[Job]:
Repeat, unchanged, the part of the data that opens with its very first line and closes with the line containing "yellow L-shape: rotated", including both of those lines.

[Record extracts]:
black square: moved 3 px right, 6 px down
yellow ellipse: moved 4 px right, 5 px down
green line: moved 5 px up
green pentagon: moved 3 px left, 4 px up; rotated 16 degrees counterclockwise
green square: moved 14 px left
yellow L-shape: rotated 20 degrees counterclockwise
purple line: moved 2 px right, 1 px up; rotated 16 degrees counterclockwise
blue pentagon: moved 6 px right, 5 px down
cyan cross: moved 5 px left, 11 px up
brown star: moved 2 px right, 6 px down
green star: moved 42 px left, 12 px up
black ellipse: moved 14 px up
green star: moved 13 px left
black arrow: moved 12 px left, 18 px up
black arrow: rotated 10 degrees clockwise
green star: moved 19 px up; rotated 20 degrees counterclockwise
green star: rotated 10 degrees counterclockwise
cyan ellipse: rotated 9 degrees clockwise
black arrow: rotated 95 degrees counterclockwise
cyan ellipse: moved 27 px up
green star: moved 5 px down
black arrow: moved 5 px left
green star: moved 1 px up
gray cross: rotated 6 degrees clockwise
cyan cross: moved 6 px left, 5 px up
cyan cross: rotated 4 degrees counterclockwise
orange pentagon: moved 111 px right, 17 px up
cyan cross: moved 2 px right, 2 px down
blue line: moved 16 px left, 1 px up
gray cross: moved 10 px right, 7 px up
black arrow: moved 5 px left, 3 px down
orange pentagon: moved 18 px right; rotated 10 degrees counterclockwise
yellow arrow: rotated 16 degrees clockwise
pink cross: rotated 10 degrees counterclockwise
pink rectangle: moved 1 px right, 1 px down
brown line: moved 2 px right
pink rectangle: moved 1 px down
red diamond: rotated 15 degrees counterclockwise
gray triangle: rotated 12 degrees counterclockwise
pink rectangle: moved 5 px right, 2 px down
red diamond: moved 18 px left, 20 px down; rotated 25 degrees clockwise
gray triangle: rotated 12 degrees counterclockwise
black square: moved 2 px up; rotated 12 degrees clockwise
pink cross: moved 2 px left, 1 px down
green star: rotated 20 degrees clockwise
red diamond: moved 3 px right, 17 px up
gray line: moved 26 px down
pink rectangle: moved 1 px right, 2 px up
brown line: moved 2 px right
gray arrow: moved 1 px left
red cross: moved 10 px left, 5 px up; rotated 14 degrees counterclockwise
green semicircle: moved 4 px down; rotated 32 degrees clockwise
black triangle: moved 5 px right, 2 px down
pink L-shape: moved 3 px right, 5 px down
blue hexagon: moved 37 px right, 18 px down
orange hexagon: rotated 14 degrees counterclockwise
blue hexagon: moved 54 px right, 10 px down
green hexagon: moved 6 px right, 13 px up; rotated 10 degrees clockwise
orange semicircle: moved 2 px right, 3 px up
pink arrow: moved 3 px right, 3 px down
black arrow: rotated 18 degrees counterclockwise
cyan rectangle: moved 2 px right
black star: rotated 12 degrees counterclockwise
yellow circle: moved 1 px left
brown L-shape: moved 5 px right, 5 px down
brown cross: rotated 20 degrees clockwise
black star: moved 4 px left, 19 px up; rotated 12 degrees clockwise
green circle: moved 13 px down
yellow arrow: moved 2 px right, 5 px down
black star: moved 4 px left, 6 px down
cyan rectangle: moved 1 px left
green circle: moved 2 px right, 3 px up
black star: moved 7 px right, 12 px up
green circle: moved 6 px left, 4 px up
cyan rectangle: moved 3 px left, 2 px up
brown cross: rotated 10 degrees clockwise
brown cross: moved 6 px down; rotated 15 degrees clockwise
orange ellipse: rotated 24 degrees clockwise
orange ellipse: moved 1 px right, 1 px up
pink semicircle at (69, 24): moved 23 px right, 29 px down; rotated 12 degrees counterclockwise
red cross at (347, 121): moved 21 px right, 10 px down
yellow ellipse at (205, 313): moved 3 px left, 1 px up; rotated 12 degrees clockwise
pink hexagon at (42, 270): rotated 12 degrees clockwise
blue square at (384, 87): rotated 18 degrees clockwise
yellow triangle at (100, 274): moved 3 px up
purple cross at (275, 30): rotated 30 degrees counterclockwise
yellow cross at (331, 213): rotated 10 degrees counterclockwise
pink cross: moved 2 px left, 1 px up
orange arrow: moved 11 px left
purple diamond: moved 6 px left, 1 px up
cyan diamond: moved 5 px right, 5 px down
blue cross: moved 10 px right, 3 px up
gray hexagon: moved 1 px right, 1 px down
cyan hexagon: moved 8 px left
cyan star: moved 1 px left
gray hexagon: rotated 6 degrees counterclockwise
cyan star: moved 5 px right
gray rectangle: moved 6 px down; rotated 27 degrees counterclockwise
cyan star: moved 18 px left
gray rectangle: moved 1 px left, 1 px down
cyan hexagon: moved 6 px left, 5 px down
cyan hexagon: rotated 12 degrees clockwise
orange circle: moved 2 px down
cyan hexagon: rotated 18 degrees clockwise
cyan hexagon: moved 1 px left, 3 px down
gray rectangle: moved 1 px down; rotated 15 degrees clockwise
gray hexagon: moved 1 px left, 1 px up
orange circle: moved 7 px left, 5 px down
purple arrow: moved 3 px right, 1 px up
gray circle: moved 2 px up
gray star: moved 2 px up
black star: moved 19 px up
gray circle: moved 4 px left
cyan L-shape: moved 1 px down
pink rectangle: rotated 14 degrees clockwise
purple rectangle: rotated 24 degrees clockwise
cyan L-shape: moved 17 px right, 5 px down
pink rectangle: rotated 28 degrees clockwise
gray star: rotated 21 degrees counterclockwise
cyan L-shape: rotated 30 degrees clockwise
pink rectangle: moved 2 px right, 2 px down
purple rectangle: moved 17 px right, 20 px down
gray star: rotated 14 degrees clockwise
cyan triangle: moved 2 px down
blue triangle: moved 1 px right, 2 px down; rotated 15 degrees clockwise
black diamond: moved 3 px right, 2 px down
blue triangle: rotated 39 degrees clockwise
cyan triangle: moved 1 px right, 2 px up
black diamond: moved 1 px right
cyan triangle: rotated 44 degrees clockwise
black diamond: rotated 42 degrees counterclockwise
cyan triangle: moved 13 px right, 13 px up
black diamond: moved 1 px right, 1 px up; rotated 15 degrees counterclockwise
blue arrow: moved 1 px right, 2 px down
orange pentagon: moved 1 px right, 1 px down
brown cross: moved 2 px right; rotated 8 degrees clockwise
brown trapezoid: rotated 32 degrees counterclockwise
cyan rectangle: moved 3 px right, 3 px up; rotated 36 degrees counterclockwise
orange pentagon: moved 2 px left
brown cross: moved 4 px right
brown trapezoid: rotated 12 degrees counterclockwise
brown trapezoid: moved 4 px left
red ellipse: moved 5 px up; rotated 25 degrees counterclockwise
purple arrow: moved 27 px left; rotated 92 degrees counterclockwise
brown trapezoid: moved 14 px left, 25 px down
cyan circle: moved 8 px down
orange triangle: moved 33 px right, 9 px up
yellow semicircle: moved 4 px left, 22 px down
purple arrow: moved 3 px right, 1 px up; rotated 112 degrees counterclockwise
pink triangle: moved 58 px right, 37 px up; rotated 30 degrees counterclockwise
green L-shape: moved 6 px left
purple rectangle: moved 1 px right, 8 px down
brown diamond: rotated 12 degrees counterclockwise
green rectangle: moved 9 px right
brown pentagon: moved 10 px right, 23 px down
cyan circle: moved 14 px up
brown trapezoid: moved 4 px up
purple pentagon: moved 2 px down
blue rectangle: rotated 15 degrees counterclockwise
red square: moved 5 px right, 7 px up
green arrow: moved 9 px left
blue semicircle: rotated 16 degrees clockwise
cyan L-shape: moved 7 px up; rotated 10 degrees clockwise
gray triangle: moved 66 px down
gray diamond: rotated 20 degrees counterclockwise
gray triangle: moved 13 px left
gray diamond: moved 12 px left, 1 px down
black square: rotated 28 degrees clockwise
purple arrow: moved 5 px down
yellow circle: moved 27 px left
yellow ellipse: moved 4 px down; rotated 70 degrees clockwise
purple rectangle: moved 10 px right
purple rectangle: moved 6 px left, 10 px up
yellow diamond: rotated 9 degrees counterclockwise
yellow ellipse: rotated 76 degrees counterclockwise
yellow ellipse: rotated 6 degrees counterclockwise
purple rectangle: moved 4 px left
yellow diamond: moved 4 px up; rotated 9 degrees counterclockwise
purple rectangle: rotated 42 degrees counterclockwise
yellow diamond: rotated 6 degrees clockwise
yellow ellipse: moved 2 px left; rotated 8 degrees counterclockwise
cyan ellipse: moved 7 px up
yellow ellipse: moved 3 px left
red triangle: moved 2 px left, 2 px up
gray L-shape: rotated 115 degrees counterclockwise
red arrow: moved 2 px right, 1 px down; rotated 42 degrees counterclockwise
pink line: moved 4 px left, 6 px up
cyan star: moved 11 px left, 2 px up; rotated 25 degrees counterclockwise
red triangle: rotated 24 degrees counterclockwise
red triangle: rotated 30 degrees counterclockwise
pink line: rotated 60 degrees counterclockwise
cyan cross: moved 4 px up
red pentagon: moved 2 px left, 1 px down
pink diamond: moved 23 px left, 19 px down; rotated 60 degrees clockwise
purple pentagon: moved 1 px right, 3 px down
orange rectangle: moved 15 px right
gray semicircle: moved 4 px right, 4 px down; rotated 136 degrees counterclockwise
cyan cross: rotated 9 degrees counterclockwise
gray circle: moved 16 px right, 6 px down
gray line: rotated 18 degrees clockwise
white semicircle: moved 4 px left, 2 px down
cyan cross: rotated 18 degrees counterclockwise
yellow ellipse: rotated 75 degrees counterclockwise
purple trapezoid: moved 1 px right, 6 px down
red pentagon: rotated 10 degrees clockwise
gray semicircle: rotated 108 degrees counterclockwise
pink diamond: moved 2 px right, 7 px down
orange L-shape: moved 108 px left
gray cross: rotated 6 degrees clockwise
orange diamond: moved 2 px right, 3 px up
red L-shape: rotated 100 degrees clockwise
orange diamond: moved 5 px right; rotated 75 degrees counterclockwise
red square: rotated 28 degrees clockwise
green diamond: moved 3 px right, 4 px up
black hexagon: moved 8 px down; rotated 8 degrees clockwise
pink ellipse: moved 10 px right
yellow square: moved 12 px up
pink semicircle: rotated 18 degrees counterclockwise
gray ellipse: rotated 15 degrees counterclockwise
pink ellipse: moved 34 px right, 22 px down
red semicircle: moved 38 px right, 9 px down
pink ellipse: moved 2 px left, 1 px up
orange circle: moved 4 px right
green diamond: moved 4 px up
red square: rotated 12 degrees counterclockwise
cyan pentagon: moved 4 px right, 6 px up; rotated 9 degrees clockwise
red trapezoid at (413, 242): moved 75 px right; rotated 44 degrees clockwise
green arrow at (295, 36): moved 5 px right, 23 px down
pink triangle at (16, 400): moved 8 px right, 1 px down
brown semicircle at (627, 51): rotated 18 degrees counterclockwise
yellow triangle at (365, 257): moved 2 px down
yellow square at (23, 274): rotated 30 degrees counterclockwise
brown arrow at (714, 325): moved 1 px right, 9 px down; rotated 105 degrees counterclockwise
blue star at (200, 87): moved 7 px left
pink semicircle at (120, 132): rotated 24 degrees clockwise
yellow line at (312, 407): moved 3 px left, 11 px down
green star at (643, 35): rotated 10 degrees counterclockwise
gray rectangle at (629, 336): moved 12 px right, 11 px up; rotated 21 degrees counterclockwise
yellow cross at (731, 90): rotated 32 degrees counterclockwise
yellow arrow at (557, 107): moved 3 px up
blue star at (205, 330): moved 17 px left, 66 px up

[Response to the exercise]:
black square: moved 3 px right, 6 px down
yellow ellipse: moved 4 px right, 5 px down
green line: moved 5 px up
green pentagon: moved 3 px left, 4 px up; rotated 16 degrees counterclockwise
green square: moved 14 px left
yellow L-shape: rotated 20 degrees counterclockwise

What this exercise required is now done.